Task prompt
Please turn the rows below into a numbered list, leaving out blank lines and the pictures.

Extracted data entries
┄┄┄┄┄┄

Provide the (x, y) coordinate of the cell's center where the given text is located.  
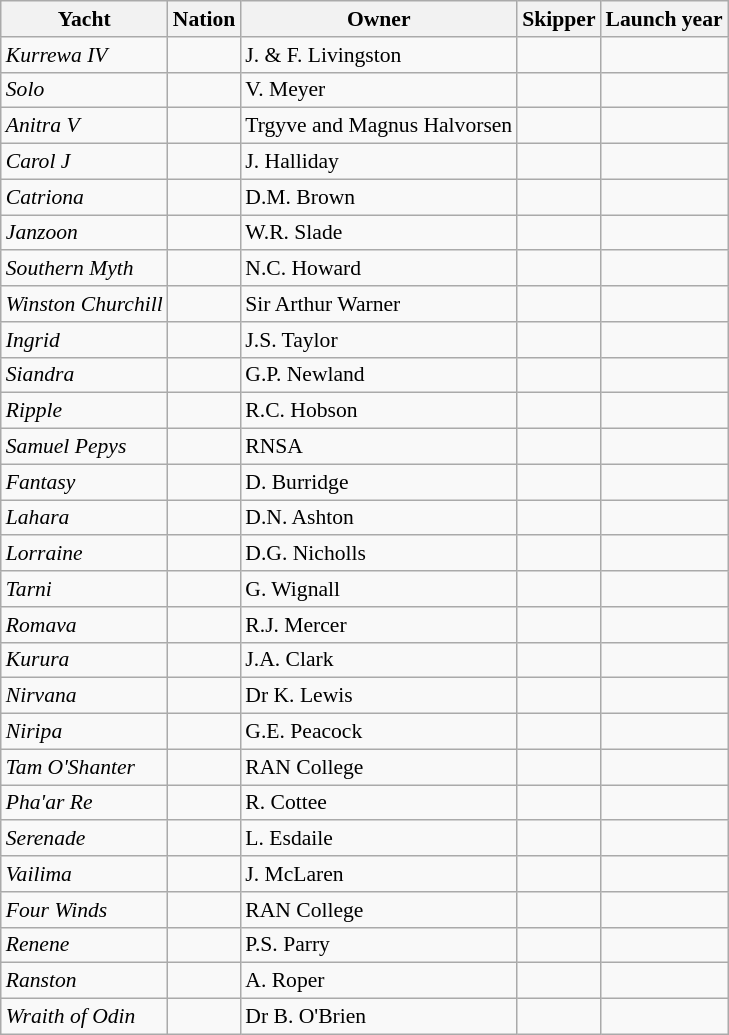
J. & F. Livingston (378, 55)
J.S. Taylor (378, 340)
Tarni (84, 589)
Renene (84, 945)
RNSA (378, 447)
Catriona (84, 197)
Dr B. O'Brien (378, 1017)
Wraith of Odin (84, 1017)
V. Meyer (378, 90)
D.G. Nicholls (378, 554)
Fantasy (84, 482)
Owner (378, 19)
G.E. Peacock (378, 732)
Nirvana (84, 696)
Niripa (84, 732)
Solo (84, 90)
R. Cottee (378, 803)
Carol J (84, 162)
Ripple (84, 411)
L. Esdaile (378, 839)
A. Roper (378, 981)
Nation (204, 19)
Vailima (84, 874)
Kurura (84, 660)
G.P. Newland (378, 375)
Lahara (84, 518)
Romava (84, 625)
Janzoon (84, 233)
Lorraine (84, 554)
D.M. Brown (378, 197)
Kurrewa IV (84, 55)
Launch year (664, 19)
Trgyve and Magnus Halvorsen (378, 126)
Dr K. Lewis (378, 696)
Pha'ar Re (84, 803)
Siandra (84, 375)
Winston Churchill (84, 304)
R.C. Hobson (378, 411)
Samuel Pepys (84, 447)
Ingrid (84, 340)
Tam O'Shanter (84, 767)
Four Winds (84, 910)
R.J. Mercer (378, 625)
G. Wignall (378, 589)
Anitra V (84, 126)
W.R. Slade (378, 233)
Yacht (84, 19)
J.A. Clark (378, 660)
Serenade (84, 839)
Ranston (84, 981)
Skipper (558, 19)
D.N. Ashton (378, 518)
N.C. Howard (378, 269)
J. McLaren (378, 874)
Sir Arthur Warner (378, 304)
P.S. Parry (378, 945)
D. Burridge (378, 482)
Southern Myth (84, 269)
J. Halliday (378, 162)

┄┄┄┄┄┄

The solution
1. Provide the (x, y) coordinate of the cell's center where the given text is located.  
2. J. & F. Livingston (378, 55)
3. J.S. Taylor (378, 340)
4. Tarni (84, 589)
5. Renene (84, 945)
6. RNSA (378, 447)
7. Catriona (84, 197)
8. Dr B. O'Brien (378, 1017)
9. Wraith of Odin (84, 1017)
10. V. Meyer (378, 90)
11. D.G. Nicholls (378, 554)
12. Fantasy (84, 482)
13. Owner (378, 19)
14. G.E. Peacock (378, 732)
15. Nirvana (84, 696)
16. Niripa (84, 732)
17. Solo (84, 90)
18. R. Cottee (378, 803)
19. Carol J (84, 162)
20. Ripple (84, 411)
21. L. Esdaile (378, 839)
22. A. Roper (378, 981)
23. Nation (204, 19)
24. Vailima (84, 874)
25. Kurura (84, 660)
26. G.P. Newland (378, 375)
27. Lahara (84, 518)
28. Romava (84, 625)
29. Janzoon (84, 233)
30. Lorraine (84, 554)
31. D.M. Brown (378, 197)
32. Kurrewa IV (84, 55)
33. Launch year (664, 19)
34. Trgyve and Magnus Halvorsen (378, 126)
35. Dr K. Lewis (378, 696)
36. Pha'ar Re (84, 803)
37. Siandra (84, 375)
38. Winston Churchill (84, 304)
39. R.C. Hobson (378, 411)
40. Samuel Pepys (84, 447)
41. Ingrid (84, 340)
42. Tam O'Shanter (84, 767)
43. Four Winds (84, 910)
44. R.J. Mercer (378, 625)
45. G. Wignall (378, 589)
46. Anitra V (84, 126)
47. W.R. Slade (378, 233)
48. Yacht (84, 19)
49. J.A. Clark (378, 660)
50. Serenade (84, 839)
51. Ranston (84, 981)
52. Skipper (558, 19)
53. D.N. Ashton (378, 518)
54. N.C. Howard (378, 269)
55. J. McLaren (378, 874)
56. Sir Arthur Warner (378, 304)
57. P.S. Parry (378, 945)
58. D. Burridge (378, 482)
59. Southern Myth (84, 269)
60. J. Halliday (378, 162)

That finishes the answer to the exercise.